→ **How to complete this task**: Omitting the images, transcribe the records below exactly as they stand.

[Before-and-after change data]
__________________________________________________
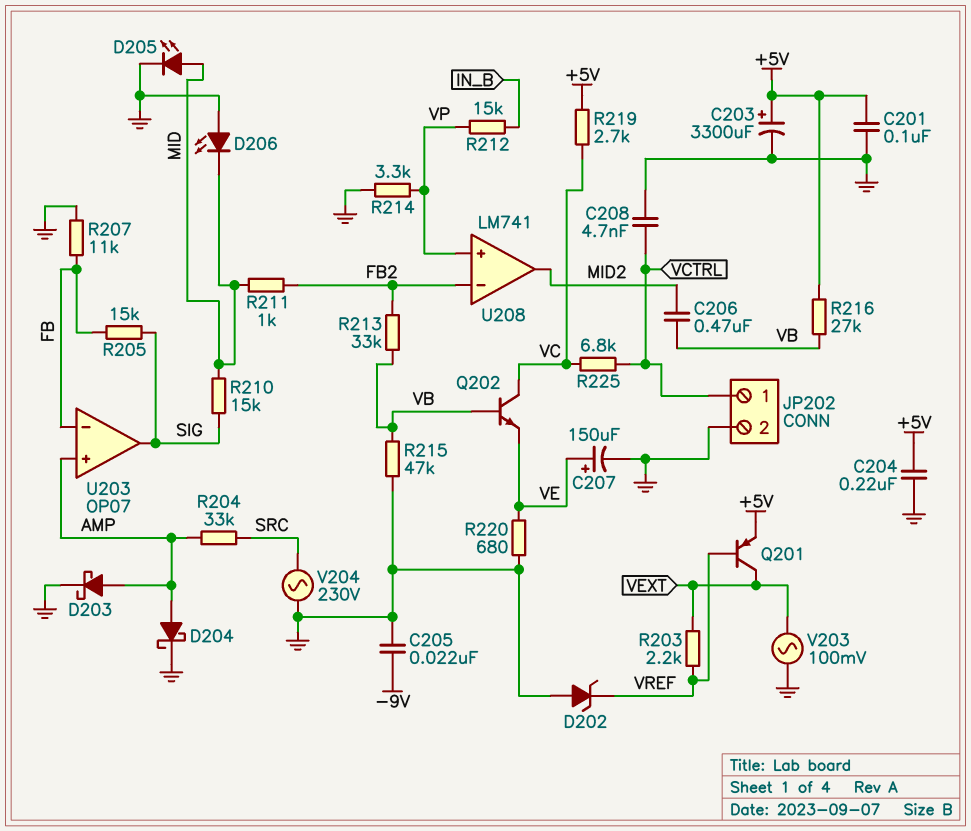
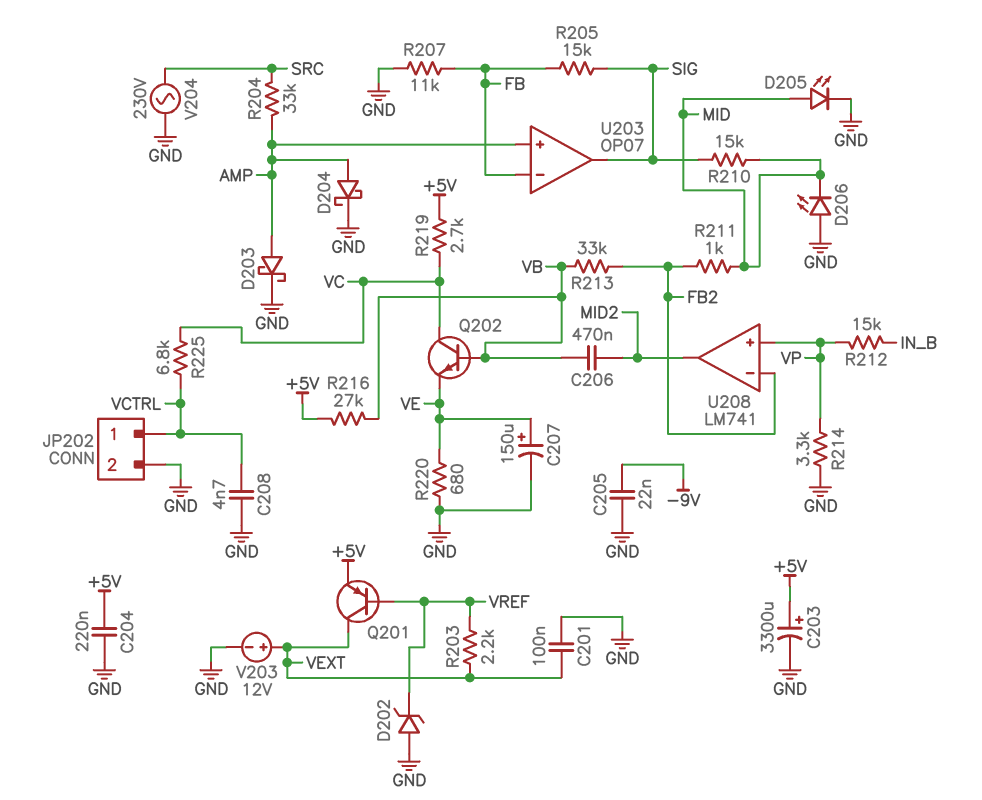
C201: 100nF (+5V, GND) -> 100nF (GND, VEXT)
R215: 47k (GND, VB) -> none
V203: AC 100mV (GND, VEXT) -> 12V (plus VEXT, minus GND)

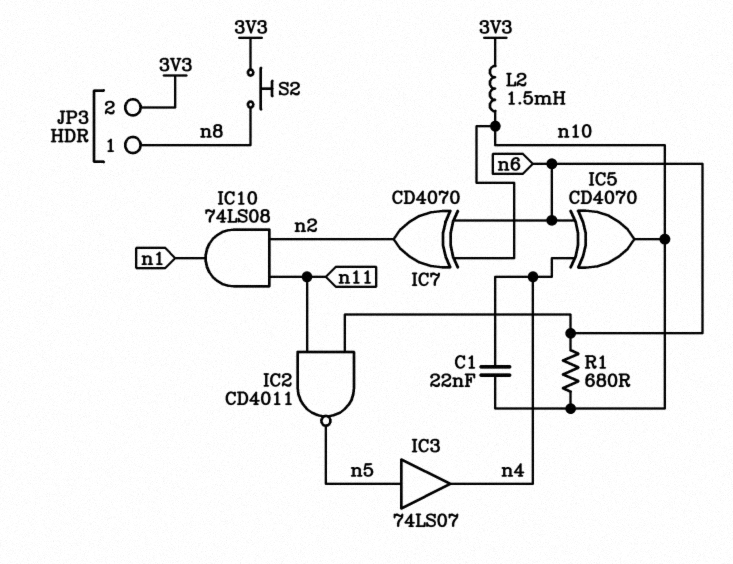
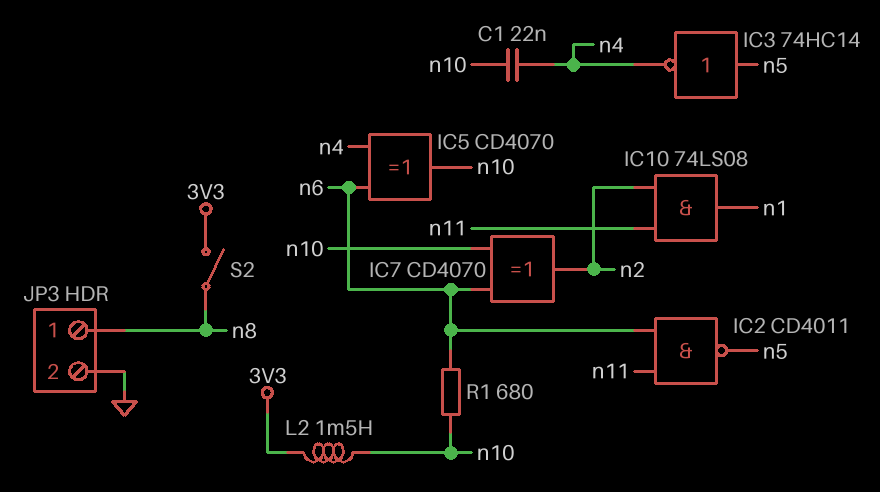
IC3: buffer 74LS07 (in n5, out n4) -> NOT 74HC14 (in n5, out n4)
JP3 pin 2: 3V3 -> GND
S2: button (3V3, n8) -> switch (3V3, n8)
__________________________________________________
→ **Answer section**:
C201: 100nF (+5V, GND) -> 100nF (GND, VEXT)
R215: 47k (GND, VB) -> none
V203: AC 100mV (GND, VEXT) -> 12V (plus VEXT, minus GND)

IC3: buffer 74LS07 (in n5, out n4) -> NOT 74HC14 (in n5, out n4)
JP3 pin 2: 3V3 -> GND
S2: button (3V3, n8) -> switch (3V3, n8)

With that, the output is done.